WORK INSTRUCTION
Only the lines from the one with "R3: 560 (IND, PUMP) -> none" onward are wanted, through the last line of the entries, set down exactly.
DATASET EXCERPTS below:
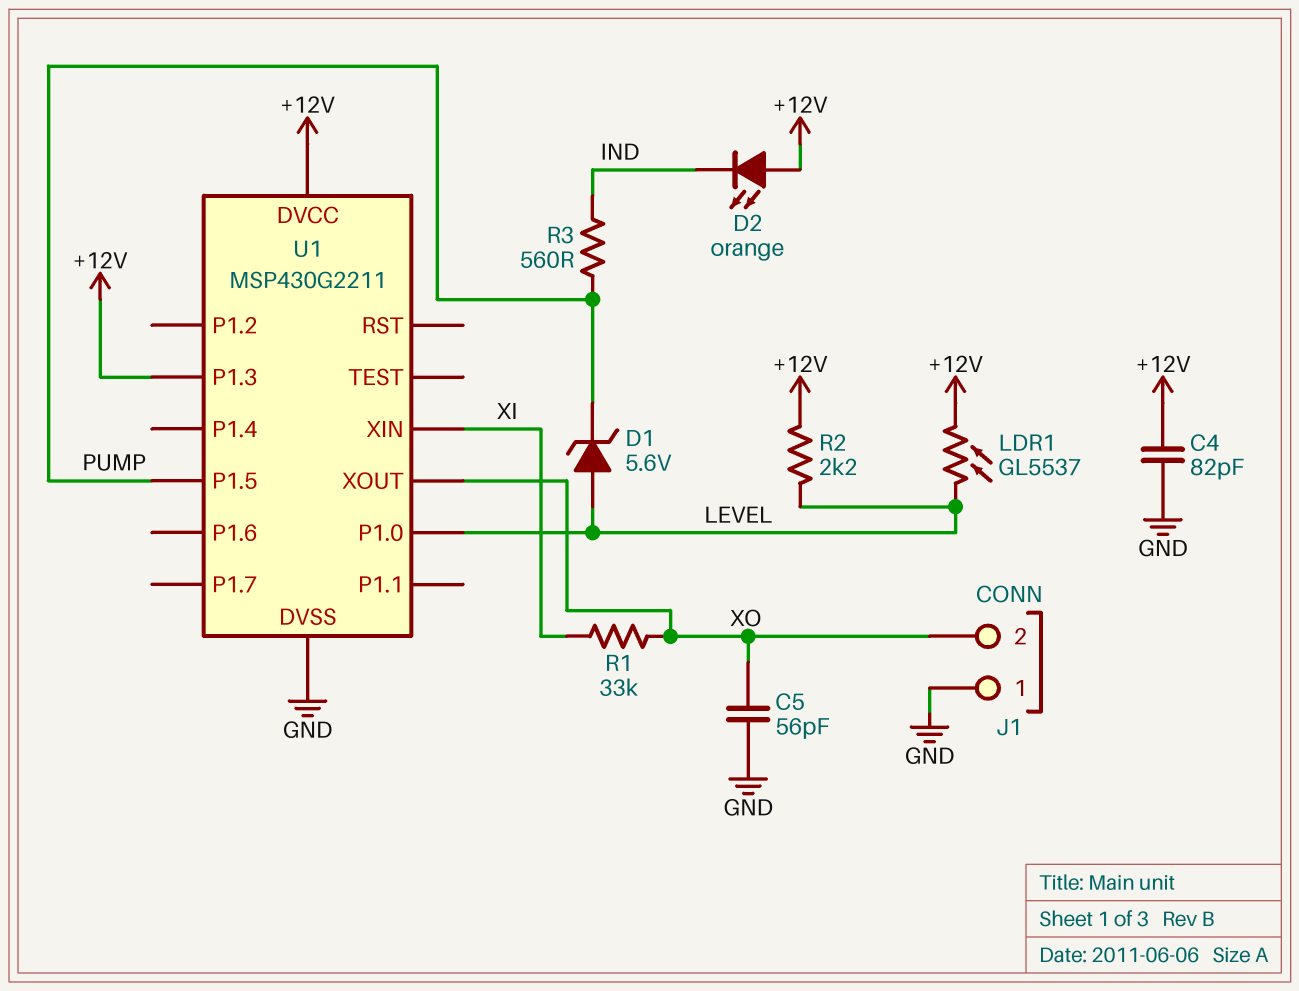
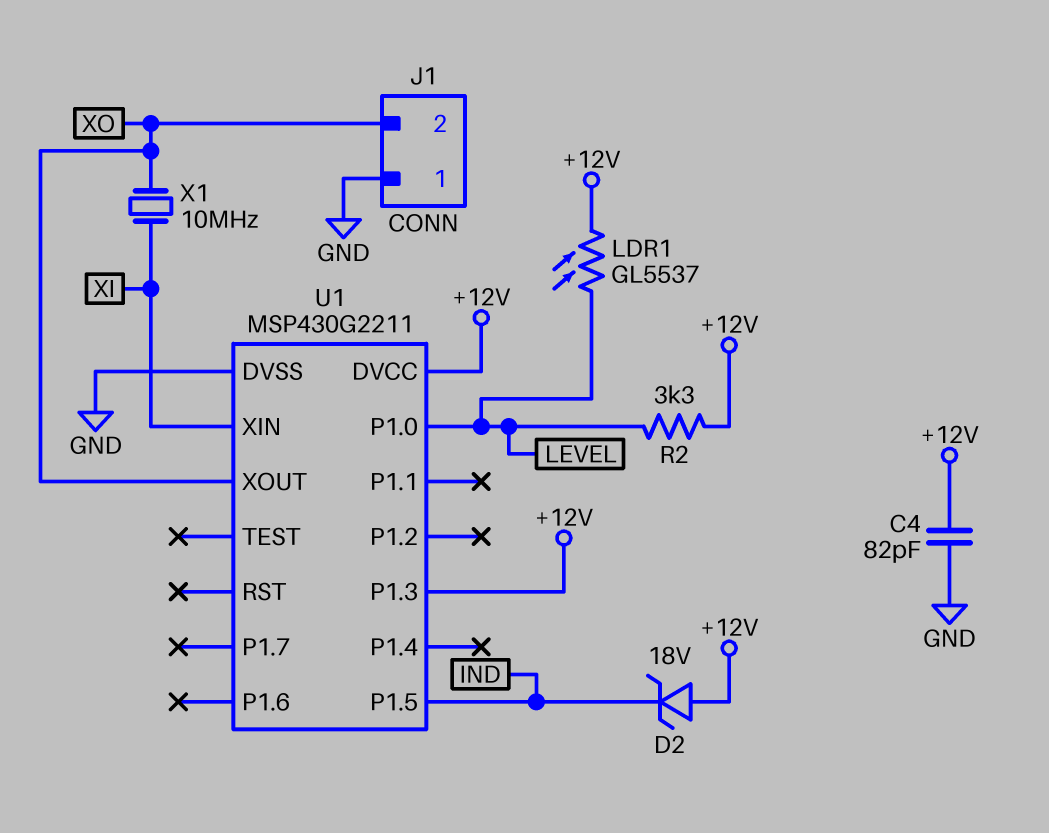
C5: 56pF (GND, XO) -> none
D1: zener 5.6V (A LEVEL, K PUMP) -> none
D2: LED orange (A +12V, K IND) -> zener 18V (A +12V, K IND)
R1: 33k (XI, XO) -> none
R2: 2.2k (+12V, LEVEL) -> 3.3k (+12V, LEVEL)
R3: 560 (IND, PUMP) -> none
U1 pin P1.5: PUMP -> IND
X1: none -> 10MHz (XI, XO)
End of DATASET EXCERPTS.
EXERCISE SOLUTION
R3: 560 (IND, PUMP) -> none
U1 pin P1.5: PUMP -> IND
X1: none -> 10MHz (XI, XO)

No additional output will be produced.